WHAT YOU SHOULD DO: Please write out exactly the lines of the data below from the line holding "R6: 56k (0V, N23) -> none" through the line holding "U6: none -> NOT (in N50, out N19)", and leave out the rest.
————————
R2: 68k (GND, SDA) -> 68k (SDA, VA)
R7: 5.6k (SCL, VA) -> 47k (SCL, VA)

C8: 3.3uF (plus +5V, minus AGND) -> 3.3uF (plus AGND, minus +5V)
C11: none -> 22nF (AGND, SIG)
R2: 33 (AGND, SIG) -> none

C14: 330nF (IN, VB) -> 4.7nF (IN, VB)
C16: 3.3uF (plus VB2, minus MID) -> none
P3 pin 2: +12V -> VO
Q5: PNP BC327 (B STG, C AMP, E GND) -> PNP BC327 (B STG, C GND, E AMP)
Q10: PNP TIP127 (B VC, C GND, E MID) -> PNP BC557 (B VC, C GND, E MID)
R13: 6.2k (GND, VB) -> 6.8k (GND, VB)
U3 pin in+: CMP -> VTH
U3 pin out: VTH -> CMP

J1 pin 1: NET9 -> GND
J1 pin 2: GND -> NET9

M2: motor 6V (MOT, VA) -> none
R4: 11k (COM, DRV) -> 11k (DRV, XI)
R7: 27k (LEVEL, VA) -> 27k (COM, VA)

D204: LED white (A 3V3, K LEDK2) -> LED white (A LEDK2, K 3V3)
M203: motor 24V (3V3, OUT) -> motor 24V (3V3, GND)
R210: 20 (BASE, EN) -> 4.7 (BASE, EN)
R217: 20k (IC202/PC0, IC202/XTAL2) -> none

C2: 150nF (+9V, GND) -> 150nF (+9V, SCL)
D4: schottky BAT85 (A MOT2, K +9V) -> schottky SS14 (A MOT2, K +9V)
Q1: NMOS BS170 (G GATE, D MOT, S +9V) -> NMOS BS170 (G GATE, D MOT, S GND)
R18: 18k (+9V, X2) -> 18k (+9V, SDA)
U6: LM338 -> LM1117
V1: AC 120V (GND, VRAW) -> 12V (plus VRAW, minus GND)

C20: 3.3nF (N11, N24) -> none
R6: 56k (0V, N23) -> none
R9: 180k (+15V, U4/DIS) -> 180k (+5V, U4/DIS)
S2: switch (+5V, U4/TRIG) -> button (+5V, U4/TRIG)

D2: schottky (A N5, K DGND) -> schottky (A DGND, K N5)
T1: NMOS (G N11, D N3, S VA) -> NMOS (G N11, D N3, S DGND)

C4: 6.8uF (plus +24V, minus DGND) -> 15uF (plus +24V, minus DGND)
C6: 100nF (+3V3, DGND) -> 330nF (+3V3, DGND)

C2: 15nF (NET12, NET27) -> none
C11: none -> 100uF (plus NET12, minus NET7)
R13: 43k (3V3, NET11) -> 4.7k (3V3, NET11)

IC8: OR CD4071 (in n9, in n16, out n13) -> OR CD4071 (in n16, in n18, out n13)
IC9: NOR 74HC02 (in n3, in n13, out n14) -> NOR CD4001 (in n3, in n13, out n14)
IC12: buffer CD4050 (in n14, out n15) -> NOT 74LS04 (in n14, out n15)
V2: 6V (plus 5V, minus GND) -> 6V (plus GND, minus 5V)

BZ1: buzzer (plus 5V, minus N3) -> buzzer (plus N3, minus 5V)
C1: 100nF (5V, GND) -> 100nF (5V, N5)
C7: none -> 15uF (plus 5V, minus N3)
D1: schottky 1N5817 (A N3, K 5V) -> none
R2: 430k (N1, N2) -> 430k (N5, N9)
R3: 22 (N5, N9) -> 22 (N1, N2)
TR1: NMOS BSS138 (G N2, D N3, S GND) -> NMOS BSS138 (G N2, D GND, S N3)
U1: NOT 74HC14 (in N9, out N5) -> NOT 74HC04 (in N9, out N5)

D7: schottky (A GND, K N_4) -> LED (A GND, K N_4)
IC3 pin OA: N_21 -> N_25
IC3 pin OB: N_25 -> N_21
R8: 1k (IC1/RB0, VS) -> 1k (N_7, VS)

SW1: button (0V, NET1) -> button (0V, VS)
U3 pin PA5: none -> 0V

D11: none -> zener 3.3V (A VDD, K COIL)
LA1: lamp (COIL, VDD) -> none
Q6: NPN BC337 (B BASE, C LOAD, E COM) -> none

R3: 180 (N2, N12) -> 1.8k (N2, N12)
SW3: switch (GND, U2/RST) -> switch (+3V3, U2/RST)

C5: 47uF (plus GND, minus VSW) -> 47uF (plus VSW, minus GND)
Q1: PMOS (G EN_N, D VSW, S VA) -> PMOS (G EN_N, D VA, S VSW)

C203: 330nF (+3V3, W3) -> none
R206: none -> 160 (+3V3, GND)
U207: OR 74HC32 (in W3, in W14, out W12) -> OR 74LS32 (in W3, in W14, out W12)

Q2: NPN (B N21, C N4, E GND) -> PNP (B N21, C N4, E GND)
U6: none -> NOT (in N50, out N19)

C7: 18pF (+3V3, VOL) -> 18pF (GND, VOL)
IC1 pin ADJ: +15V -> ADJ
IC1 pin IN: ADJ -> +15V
————————
COMPLETED TASK:
R6: 56k (0V, N23) -> none
R9: 180k (+15V, U4/DIS) -> 180k (+5V, U4/DIS)
S2: switch (+5V, U4/TRIG) -> button (+5V, U4/TRIG)

D2: schottky (A N5, K DGND) -> schottky (A DGND, K N5)
T1: NMOS (G N11, D N3, S VA) -> NMOS (G N11, D N3, S DGND)

C4: 6.8uF (plus +24V, minus DGND) -> 15uF (plus +24V, minus DGND)
C6: 100nF (+3V3, DGND) -> 330nF (+3V3, DGND)

C2: 15nF (NET12, NET27) -> none
C11: none -> 100uF (plus NET12, minus NET7)
R13: 43k (3V3, NET11) -> 4.7k (3V3, NET11)

IC8: OR CD4071 (in n9, in n16, out n13) -> OR CD4071 (in n16, in n18, out n13)
IC9: NOR 74HC02 (in n3, in n13, out n14) -> NOR CD4001 (in n3, in n13, out n14)
IC12: buffer CD4050 (in n14, out n15) -> NOT 74LS04 (in n14, out n15)
V2: 6V (plus 5V, minus GND) -> 6V (plus GND, minus 5V)

BZ1: buzzer (plus 5V, minus N3) -> buzzer (plus N3, minus 5V)
C1: 100nF (5V, GND) -> 100nF (5V, N5)
C7: none -> 15uF (plus 5V, minus N3)
D1: schottky 1N5817 (A N3, K 5V) -> none
R2: 430k (N1, N2) -> 430k (N5, N9)
R3: 22 (N5, N9) -> 22 (N1, N2)
TR1: NMOS BSS138 (G N2, D N3, S GND) -> NMOS BSS138 (G N2, D GND, S N3)
U1: NOT 74HC14 (in N9, out N5) -> NOT 74HC04 (in N9, out N5)

D7: schottky (A GND, K N_4) -> LED (A GND, K N_4)
IC3 pin OA: N_21 -> N_25
IC3 pin OB: N_25 -> N_21
R8: 1k (IC1/RB0, VS) -> 1k (N_7, VS)

SW1: button (0V, NET1) -> button (0V, VS)
U3 pin PA5: none -> 0V

D11: none -> zener 3.3V (A VDD, K COIL)
LA1: lamp (COIL, VDD) -> none
Q6: NPN BC337 (B BASE, C LOAD, E COM) -> none

R3: 180 (N2, N12) -> 1.8k (N2, N12)
SW3: switch (GND, U2/RST) -> switch (+3V3, U2/RST)

C5: 47uF (plus GND, minus VSW) -> 47uF (plus VSW, minus GND)
Q1: PMOS (G EN_N, D VSW, S VA) -> PMOS (G EN_N, D VA, S VSW)

C203: 330nF (+3V3, W3) -> none
R206: none -> 160 (+3V3, GND)
U207: OR 74HC32 (in W3, in W14, out W12) -> OR 74LS32 (in W3, in W14, out W12)

Q2: NPN (B N21, C N4, E GND) -> PNP (B N21, C N4, E GND)
U6: none -> NOT (in N50, out N19)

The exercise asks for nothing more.